[WHAT TO DO]
In the records below, locate the line containing "ENC1 pin SW: D15 -> D22"; output that line and every following line through the last, exactly.

(Saved entries)

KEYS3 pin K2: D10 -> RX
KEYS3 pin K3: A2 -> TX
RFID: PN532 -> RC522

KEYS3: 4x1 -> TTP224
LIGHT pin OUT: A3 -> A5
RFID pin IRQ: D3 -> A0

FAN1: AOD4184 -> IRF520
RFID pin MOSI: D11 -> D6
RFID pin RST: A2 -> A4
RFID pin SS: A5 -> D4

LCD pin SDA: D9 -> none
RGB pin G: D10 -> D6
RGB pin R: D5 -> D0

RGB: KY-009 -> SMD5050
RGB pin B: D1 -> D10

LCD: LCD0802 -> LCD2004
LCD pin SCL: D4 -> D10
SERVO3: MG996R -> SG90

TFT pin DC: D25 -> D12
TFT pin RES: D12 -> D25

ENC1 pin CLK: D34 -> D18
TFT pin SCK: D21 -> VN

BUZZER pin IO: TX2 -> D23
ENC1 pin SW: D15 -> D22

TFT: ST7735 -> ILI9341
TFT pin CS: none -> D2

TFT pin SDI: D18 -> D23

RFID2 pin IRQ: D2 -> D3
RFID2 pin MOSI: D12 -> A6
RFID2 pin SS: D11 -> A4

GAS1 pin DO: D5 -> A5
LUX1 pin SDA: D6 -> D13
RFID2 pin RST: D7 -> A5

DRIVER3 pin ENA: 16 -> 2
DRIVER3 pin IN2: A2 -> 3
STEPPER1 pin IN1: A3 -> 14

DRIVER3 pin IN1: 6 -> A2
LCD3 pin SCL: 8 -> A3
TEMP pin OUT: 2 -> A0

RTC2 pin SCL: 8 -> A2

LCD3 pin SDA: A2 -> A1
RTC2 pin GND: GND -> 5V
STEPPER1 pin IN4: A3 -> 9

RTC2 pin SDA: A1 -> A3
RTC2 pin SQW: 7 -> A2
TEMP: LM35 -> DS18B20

[FINISHED EXERCISE]
ENC1 pin SW: D15 -> D22

TFT: ST7735 -> ILI9341
TFT pin CS: none -> D2

TFT pin SDI: D18 -> D23

RFID2 pin IRQ: D2 -> D3
RFID2 pin MOSI: D12 -> A6
RFID2 pin SS: D11 -> A4

GAS1 pin DO: D5 -> A5
LUX1 pin SDA: D6 -> D13
RFID2 pin RST: D7 -> A5

DRIVER3 pin ENA: 16 -> 2
DRIVER3 pin IN2: A2 -> 3
STEPPER1 pin IN1: A3 -> 14

DRIVER3 pin IN1: 6 -> A2
LCD3 pin SCL: 8 -> A3
TEMP pin OUT: 2 -> A0

RTC2 pin SCL: 8 -> A2

LCD3 pin SDA: A2 -> A1
RTC2 pin GND: GND -> 5V
STEPPER1 pin IN4: A3 -> 9

RTC2 pin SDA: A1 -> A3
RTC2 pin SQW: 7 -> A2
TEMP: LM35 -> DS18B20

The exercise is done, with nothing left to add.